Return all the data, word for word.

Segmentation data:
★ ★ ★ ★ ★ ★ ★
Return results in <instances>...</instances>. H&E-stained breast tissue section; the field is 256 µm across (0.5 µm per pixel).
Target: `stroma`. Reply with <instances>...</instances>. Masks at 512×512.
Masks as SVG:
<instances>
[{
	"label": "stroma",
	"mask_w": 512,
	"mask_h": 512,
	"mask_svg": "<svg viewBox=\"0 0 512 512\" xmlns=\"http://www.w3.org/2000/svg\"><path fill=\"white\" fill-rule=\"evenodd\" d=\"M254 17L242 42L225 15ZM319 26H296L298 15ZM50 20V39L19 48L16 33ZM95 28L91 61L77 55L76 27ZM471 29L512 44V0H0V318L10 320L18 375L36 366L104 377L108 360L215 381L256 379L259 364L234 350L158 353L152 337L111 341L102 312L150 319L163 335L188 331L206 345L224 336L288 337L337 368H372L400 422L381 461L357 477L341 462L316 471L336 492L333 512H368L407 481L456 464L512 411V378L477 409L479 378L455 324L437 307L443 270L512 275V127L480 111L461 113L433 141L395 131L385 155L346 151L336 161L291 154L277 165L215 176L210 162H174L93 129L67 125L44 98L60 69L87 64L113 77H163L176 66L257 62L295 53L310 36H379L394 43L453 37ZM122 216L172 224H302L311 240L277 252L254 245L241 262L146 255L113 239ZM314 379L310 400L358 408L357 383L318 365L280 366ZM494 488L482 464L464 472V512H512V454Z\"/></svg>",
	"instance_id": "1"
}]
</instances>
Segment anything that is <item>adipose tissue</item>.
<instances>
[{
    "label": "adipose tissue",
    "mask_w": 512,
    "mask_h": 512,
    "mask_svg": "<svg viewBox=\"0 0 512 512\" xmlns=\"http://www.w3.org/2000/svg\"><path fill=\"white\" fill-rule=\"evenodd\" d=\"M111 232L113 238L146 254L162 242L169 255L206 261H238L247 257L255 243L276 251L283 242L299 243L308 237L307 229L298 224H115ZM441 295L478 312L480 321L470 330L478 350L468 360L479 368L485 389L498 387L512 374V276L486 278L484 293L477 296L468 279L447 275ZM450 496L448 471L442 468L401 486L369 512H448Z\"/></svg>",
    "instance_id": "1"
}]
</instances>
★ ★ ★ ★ ★ ★ ★
Result of this exercise:
Return results in <instances>...</instances>. H&E-stained breast tissue section; the field is 256 µm across (0.5 µm per pixel).
Target: `stroma`. Reply with <instances>...</instances>. Masks at 512×512.
Masks as SVG:
<instances>
[{
	"label": "stroma",
	"mask_w": 512,
	"mask_h": 512,
	"mask_svg": "<svg viewBox=\"0 0 512 512\" xmlns=\"http://www.w3.org/2000/svg\"><path fill=\"white\" fill-rule=\"evenodd\" d=\"M254 17L242 42L225 15ZM319 26H296L298 15ZM50 20V39L19 48L16 33ZM95 28L91 61L77 55L76 27ZM471 29L512 44V0H0V318L10 320L18 375L36 366L104 377L108 360L215 381L256 379L259 364L234 350L158 353L152 337L111 341L102 312L150 319L163 335L188 331L206 345L224 336L288 337L337 368H372L400 422L381 461L357 477L341 462L316 471L336 492L333 512H368L407 481L456 464L512 411V378L477 409L479 378L455 324L437 307L443 270L512 275V127L480 111L461 113L433 141L395 131L385 155L346 151L336 161L291 154L277 165L215 176L210 162H174L93 129L67 125L44 98L60 69L87 64L113 77H163L176 66L257 62L295 53L310 36H379L394 43L453 37ZM122 216L172 224H302L311 240L277 252L254 245L241 262L146 255L113 239ZM314 379L310 400L358 408L357 383L318 365L280 366ZM494 488L482 464L464 472V512H512V454Z\"/></svg>",
	"instance_id": "1"
}]
</instances>
Segment anything that is <item>adipose tissue</item>.
<instances>
[{
    "label": "adipose tissue",
    "mask_w": 512,
    "mask_h": 512,
    "mask_svg": "<svg viewBox=\"0 0 512 512\" xmlns=\"http://www.w3.org/2000/svg\"><path fill=\"white\" fill-rule=\"evenodd\" d=\"M111 232L113 238L146 254L162 242L169 255L206 261H238L247 257L255 243L276 251L283 242L299 243L308 237L307 229L298 224H115ZM441 295L478 312L480 321L470 330L478 350L468 360L479 368L485 389L498 387L512 374V276L486 278L484 293L477 296L468 279L447 275ZM450 496L448 471L442 468L401 486L369 512H448Z\"/></svg>",
    "instance_id": "1"
}]
</instances>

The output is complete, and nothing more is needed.